How to complete this task: Copy each line of the data below with the word "purple".

Excerpted data:
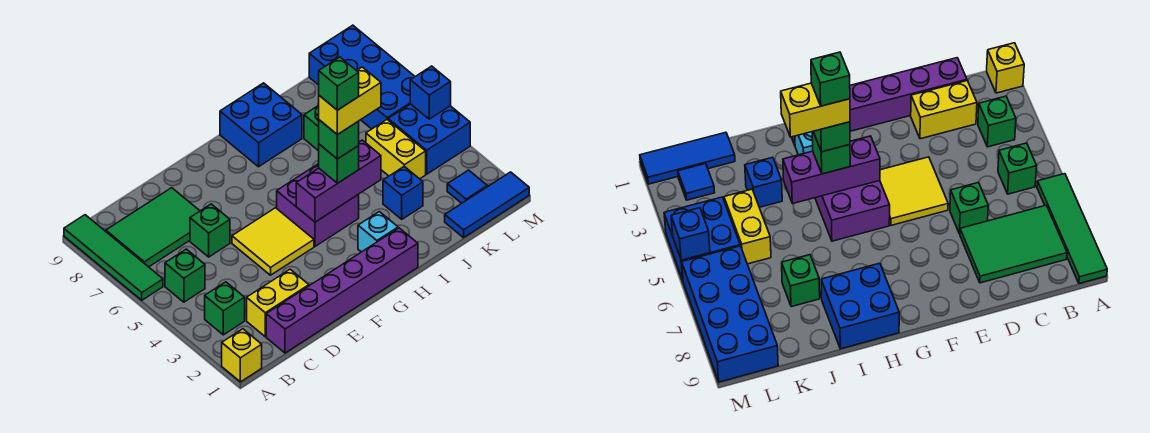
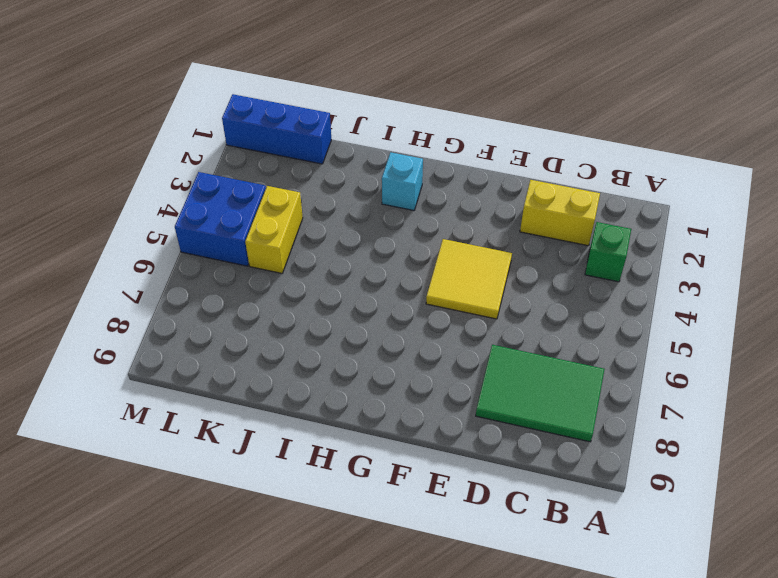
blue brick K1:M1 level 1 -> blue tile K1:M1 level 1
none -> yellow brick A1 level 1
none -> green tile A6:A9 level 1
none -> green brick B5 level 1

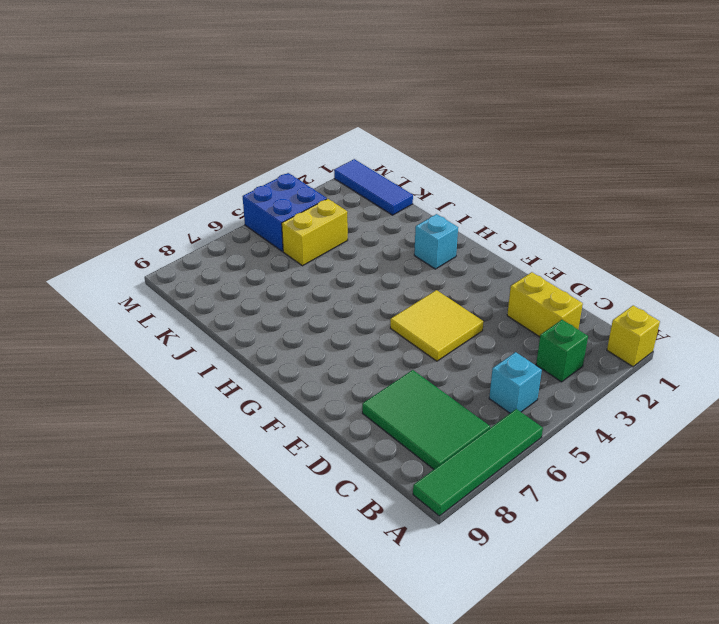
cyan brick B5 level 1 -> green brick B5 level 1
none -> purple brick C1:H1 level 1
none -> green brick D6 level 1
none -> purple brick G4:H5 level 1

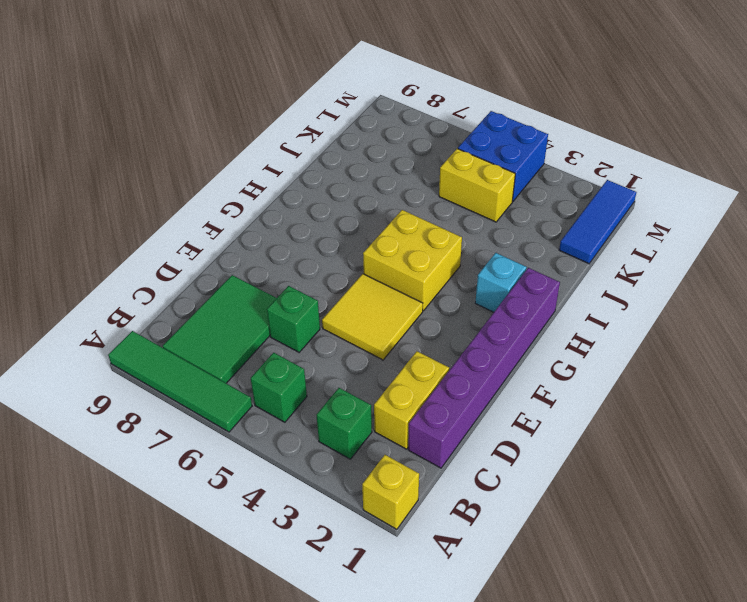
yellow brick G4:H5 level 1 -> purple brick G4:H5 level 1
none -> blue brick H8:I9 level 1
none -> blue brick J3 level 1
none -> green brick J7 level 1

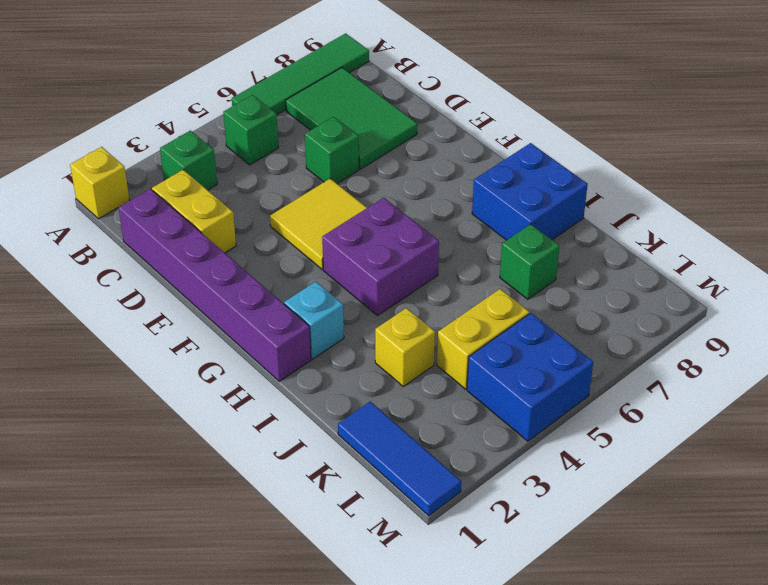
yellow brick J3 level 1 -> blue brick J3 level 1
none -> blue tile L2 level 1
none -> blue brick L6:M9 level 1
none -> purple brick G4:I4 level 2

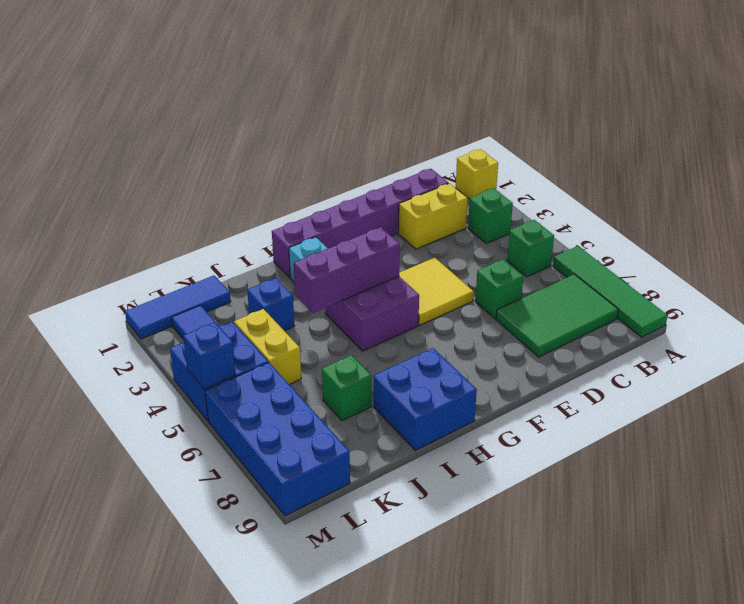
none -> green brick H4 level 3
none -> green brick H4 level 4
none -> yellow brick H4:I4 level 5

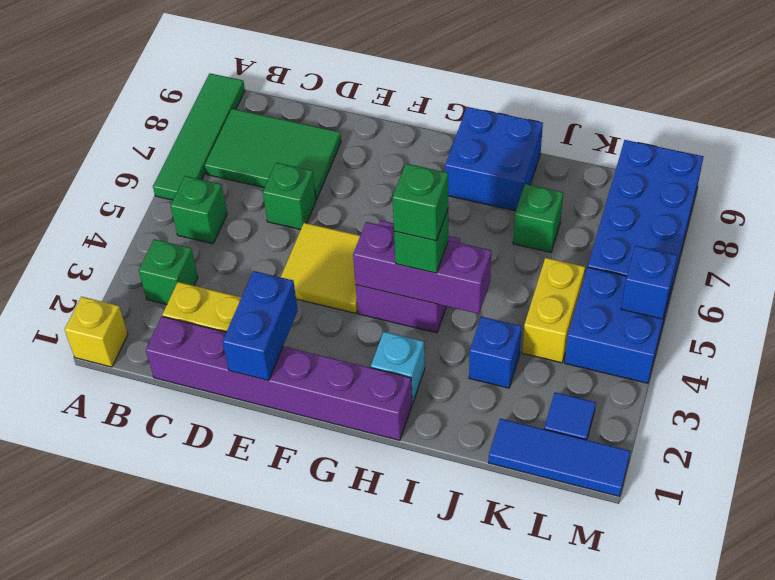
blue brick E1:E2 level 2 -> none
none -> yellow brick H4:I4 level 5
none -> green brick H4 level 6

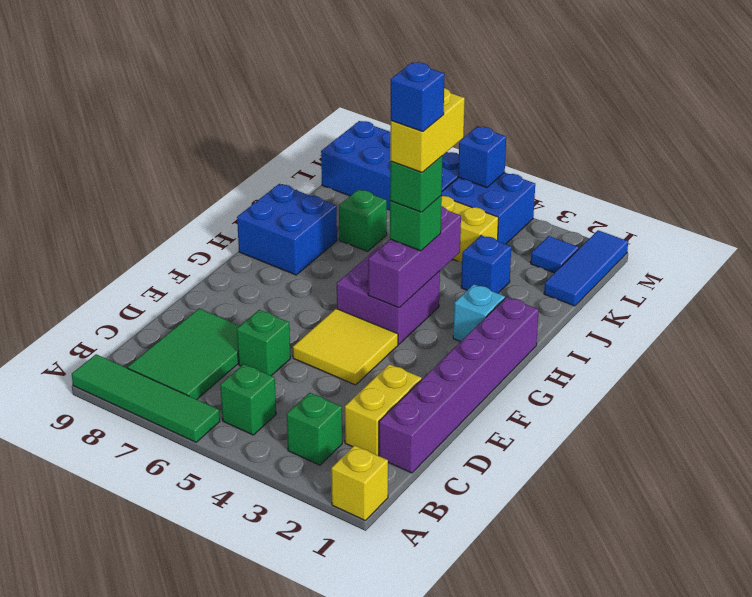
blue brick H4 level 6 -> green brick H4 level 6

Answer to this exercise:
none -> purple brick C1:H1 level 1
none -> purple brick G4:H5 level 1
yellow brick G4:H5 level 1 -> purple brick G4:H5 level 1
none -> purple brick G4:I4 level 2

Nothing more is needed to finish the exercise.